[Object state change records]
__________________________________________________

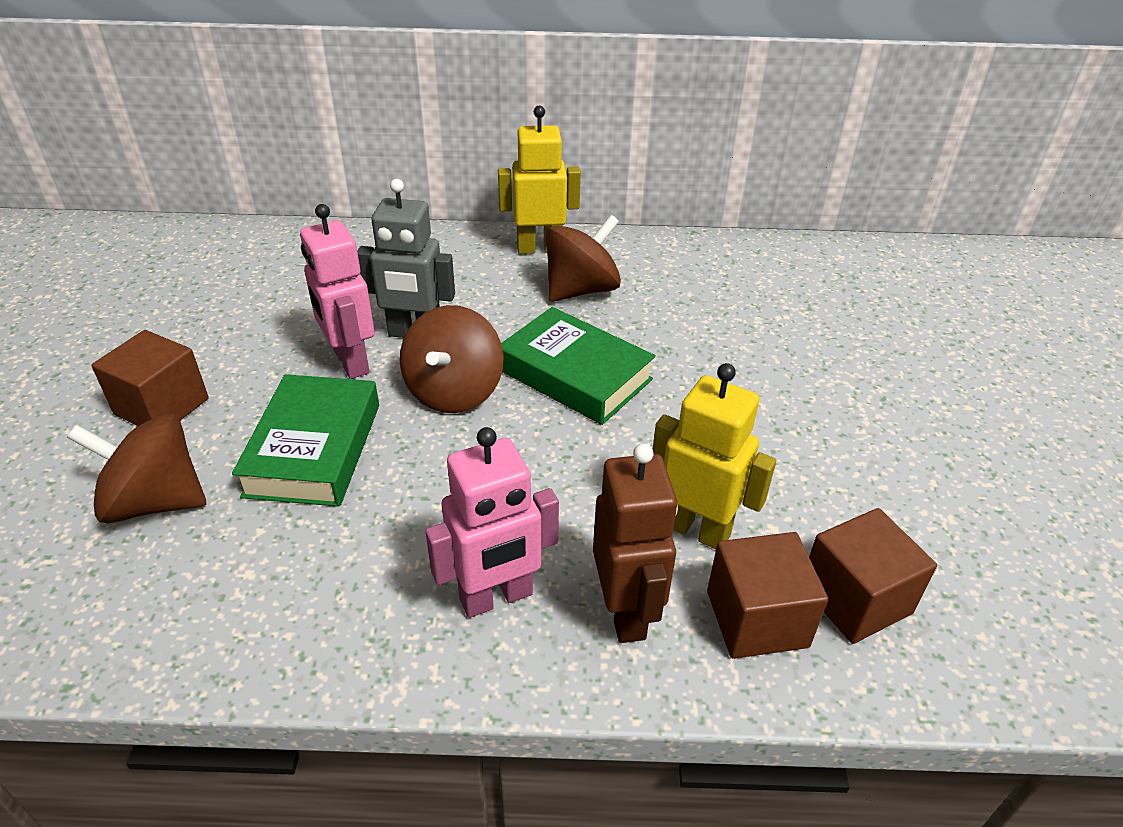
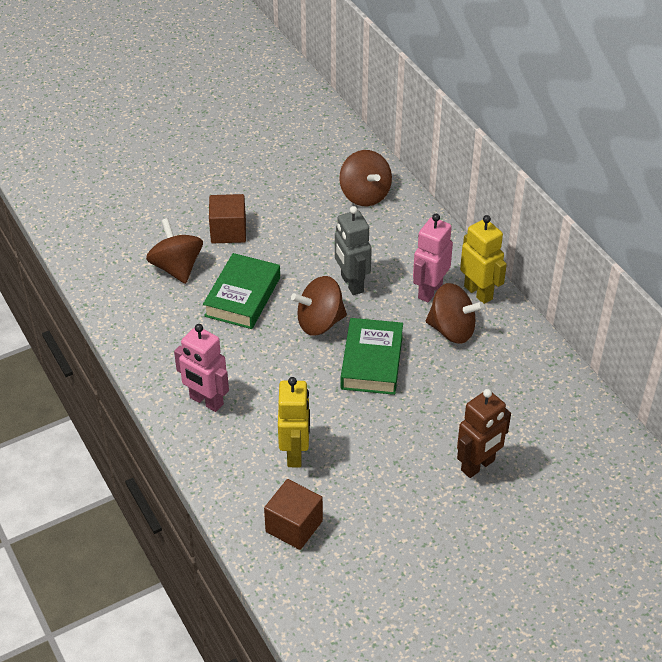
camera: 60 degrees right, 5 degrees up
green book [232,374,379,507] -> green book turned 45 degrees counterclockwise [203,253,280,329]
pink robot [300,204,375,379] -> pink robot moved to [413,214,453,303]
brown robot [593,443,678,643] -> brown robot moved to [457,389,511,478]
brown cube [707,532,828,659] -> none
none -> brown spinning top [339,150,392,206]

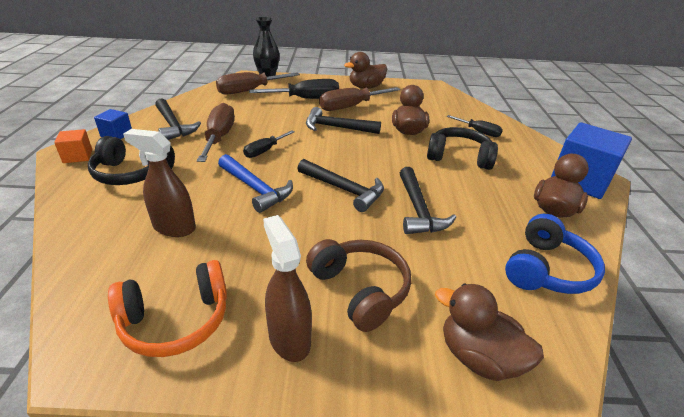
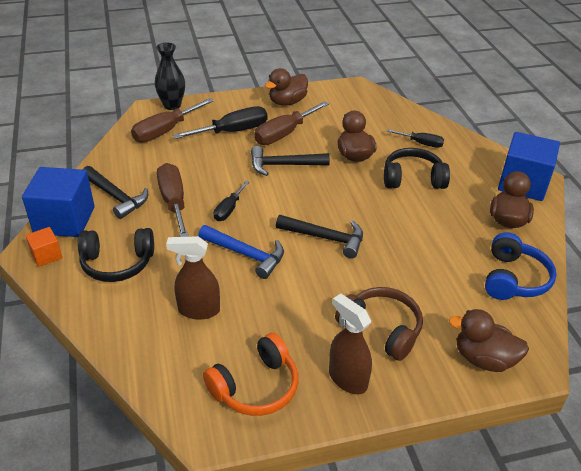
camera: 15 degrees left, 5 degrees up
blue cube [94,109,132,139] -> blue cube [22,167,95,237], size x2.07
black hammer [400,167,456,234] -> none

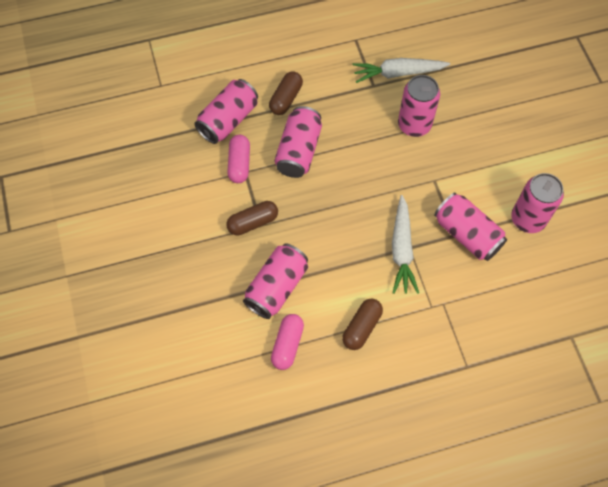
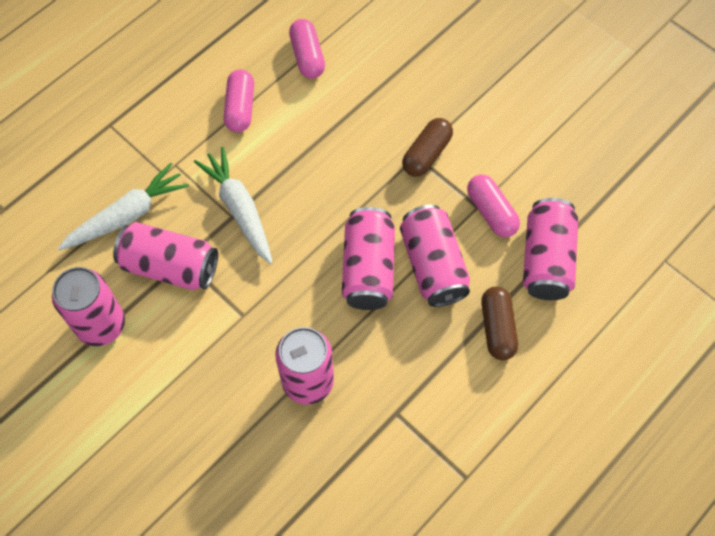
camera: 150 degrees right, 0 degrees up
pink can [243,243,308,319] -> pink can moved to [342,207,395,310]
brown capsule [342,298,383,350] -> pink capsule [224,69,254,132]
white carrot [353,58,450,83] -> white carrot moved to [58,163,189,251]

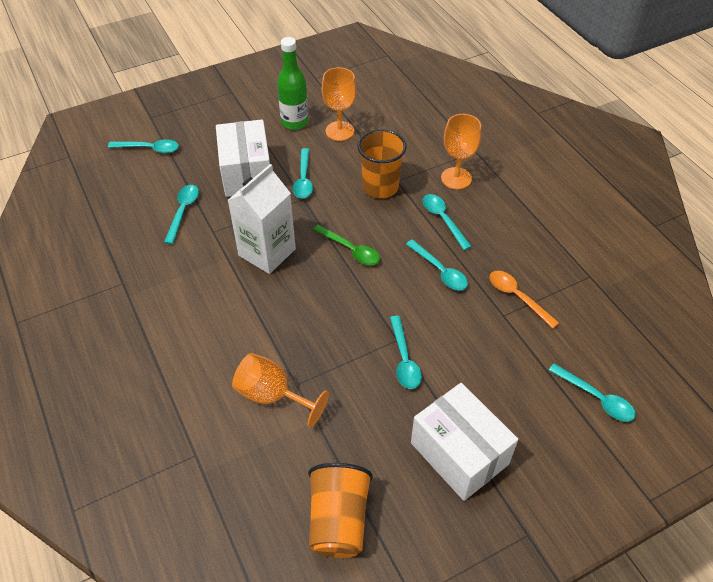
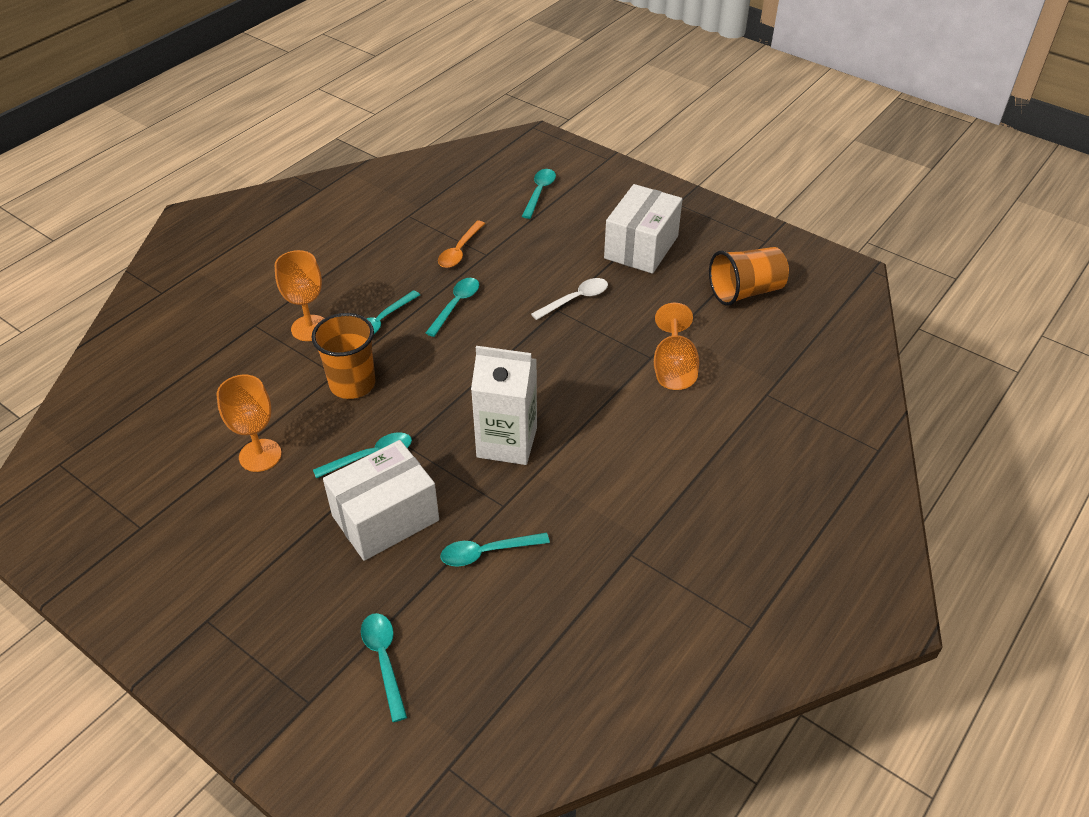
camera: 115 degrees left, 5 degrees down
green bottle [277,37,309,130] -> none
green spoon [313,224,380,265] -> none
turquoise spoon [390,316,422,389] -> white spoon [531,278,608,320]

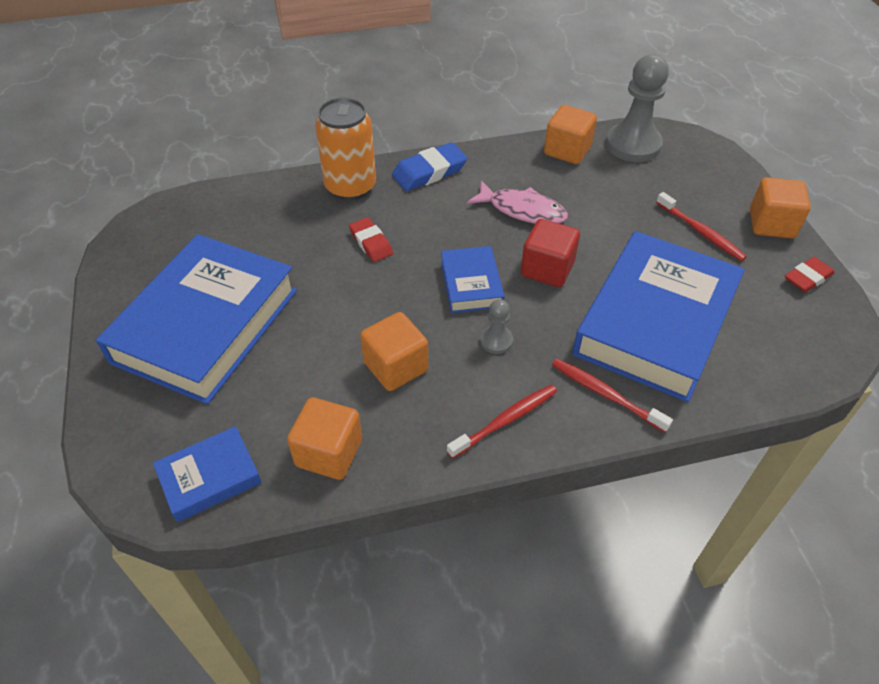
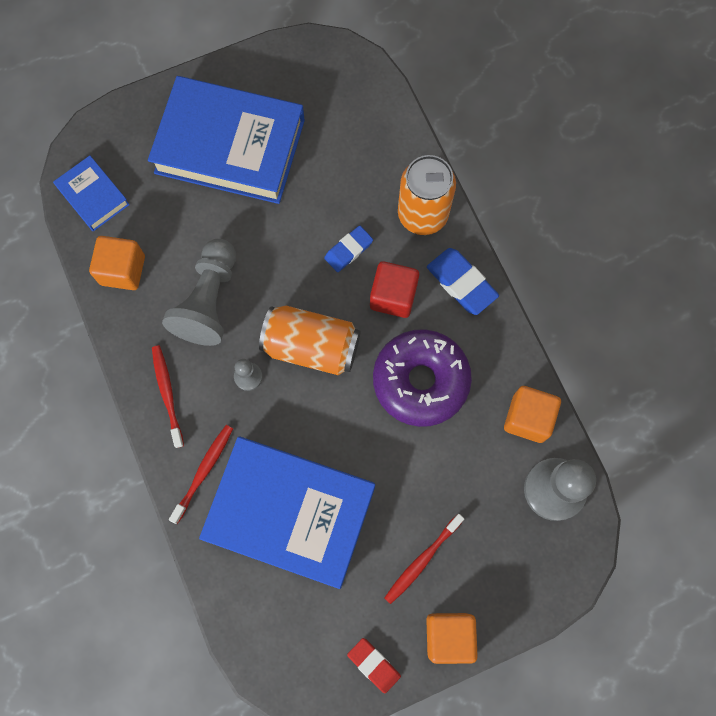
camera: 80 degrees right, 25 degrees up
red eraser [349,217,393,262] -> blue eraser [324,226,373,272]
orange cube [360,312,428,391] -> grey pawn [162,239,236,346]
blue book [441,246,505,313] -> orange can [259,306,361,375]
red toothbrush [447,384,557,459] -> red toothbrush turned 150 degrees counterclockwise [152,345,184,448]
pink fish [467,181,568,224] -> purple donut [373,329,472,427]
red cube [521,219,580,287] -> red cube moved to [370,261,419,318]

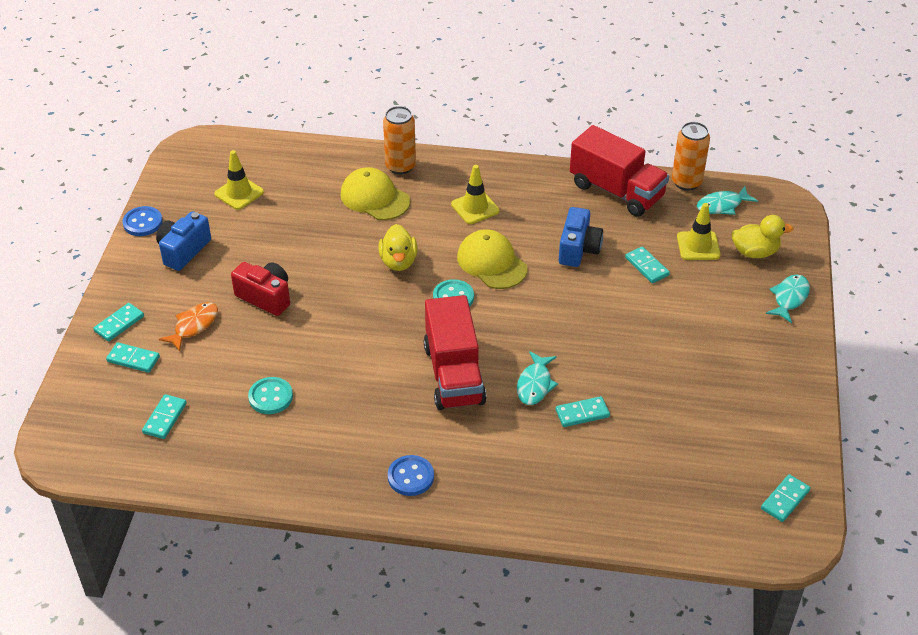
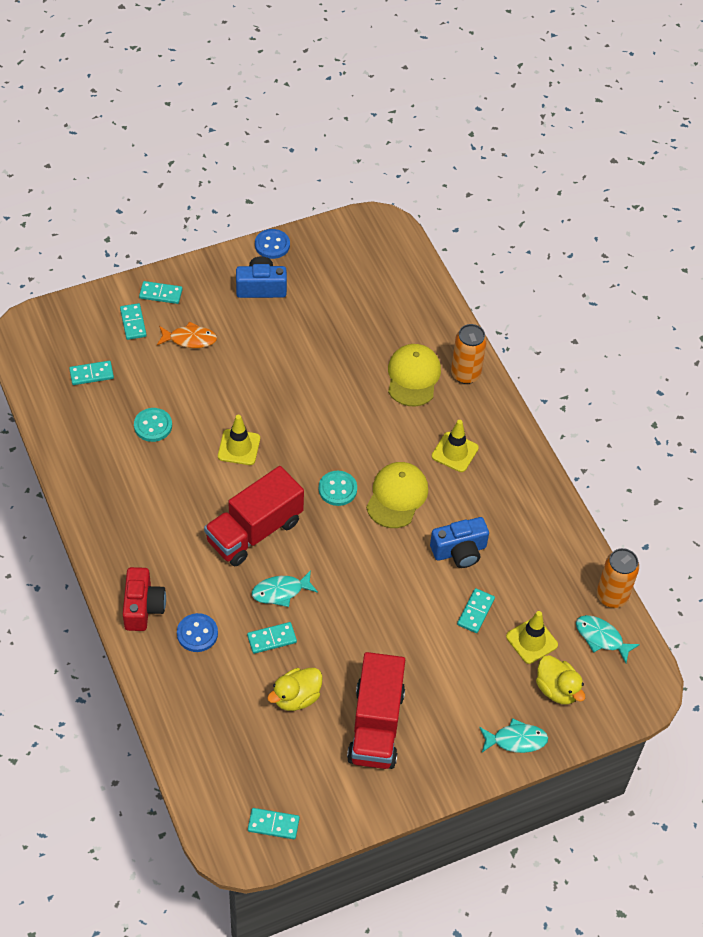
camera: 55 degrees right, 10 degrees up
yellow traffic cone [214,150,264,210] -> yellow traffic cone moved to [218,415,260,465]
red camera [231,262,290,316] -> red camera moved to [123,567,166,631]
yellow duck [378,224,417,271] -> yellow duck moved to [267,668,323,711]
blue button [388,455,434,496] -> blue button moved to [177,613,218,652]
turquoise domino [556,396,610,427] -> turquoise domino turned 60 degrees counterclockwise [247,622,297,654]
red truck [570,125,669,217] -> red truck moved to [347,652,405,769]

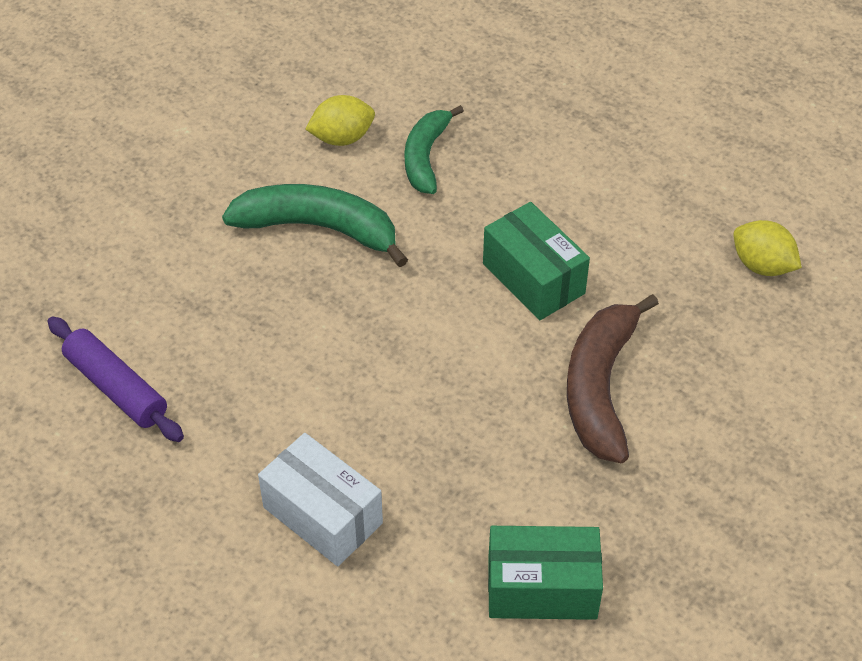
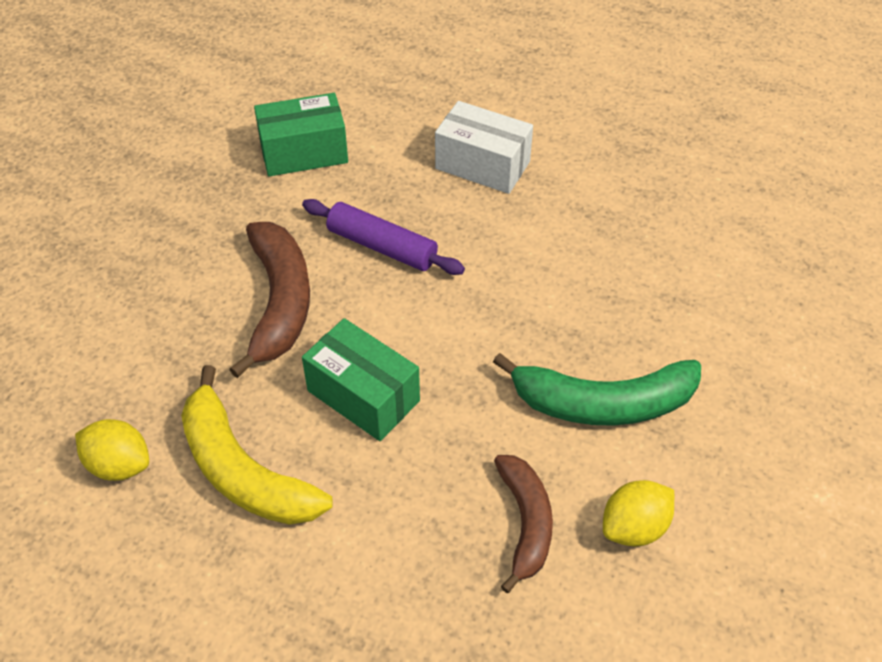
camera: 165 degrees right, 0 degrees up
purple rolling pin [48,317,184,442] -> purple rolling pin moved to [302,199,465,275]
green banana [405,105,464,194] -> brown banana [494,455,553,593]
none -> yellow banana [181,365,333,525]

__________________________________________________

* _WHAT THE EXERCISE ASKS_: Provide an exact copy of the records, excluding every picture.

* _EXERCISE ANSWER_:
camera: 60 degrees right, 5 degrees up
green book [232,374,379,507] -> green book turned 45 degrees counterclockwise [203,253,280,329]
pink robot [300,204,375,379] -> pink robot moved to [413,214,453,303]
brown robot [593,443,678,643] -> brown robot moved to [457,389,511,478]
brown cube [707,532,828,659] -> none
none -> brown spinning top [339,150,392,206]

camera: 15 degrees left, 5 degrees up
blue cube [94,109,132,139] -> blue cube [22,167,95,237], size x2.07
black hammer [400,167,456,234] -> none

camera: 150 degrees right, 0 degrees up
pink can [243,243,308,319] -> pink can moved to [342,207,395,310]
brown capsule [342,298,383,350] -> pink capsule [224,69,254,132]
white carrot [353,58,450,83] -> white carrot moved to [58,163,189,251]

camera: 115 degrees left, 5 degrees down
green bottle [277,37,309,130] -> none
green spoon [313,224,380,265] -> none
turquoise spoon [390,316,422,389] -> white spoon [531,278,608,320]

camera: 80 degrees right, 25 degrees up
red eraser [349,217,393,262] -> blue eraser [324,226,373,272]
orange cube [360,312,428,391] -> grey pawn [162,239,236,346]
blue book [441,246,505,313] -> orange can [259,306,361,375]
red toothbrush [447,384,557,459] -> red toothbrush turned 150 degrees counterclockwise [152,345,184,448]
pink fish [467,181,568,224] -> purple donut [373,329,472,427]
red cube [521,219,580,287] -> red cube moved to [370,261,419,318]

camera: 55 degrees right, 10 degrees up
yellow traffic cone [214,150,264,210] -> yellow traffic cone moved to [218,415,260,465]
red camera [231,262,290,316] -> red camera moved to [123,567,166,631]
yellow duck [378,224,417,271] -> yellow duck moved to [267,668,323,711]
blue button [388,455,434,496] -> blue button moved to [177,613,218,652]
turquoise domino [556,396,610,427] -> turquoise domino turned 60 degrees counterclockwise [247,622,297,654]
red truck [570,125,669,217] -> red truck moved to [347,652,405,769]

camera: 165 degrees right, 0 degrees up
purple rolling pin [48,317,184,442] -> purple rolling pin moved to [302,199,465,275]
green banana [405,105,464,194] -> brown banana [494,455,553,593]
none -> yellow banana [181,365,333,525]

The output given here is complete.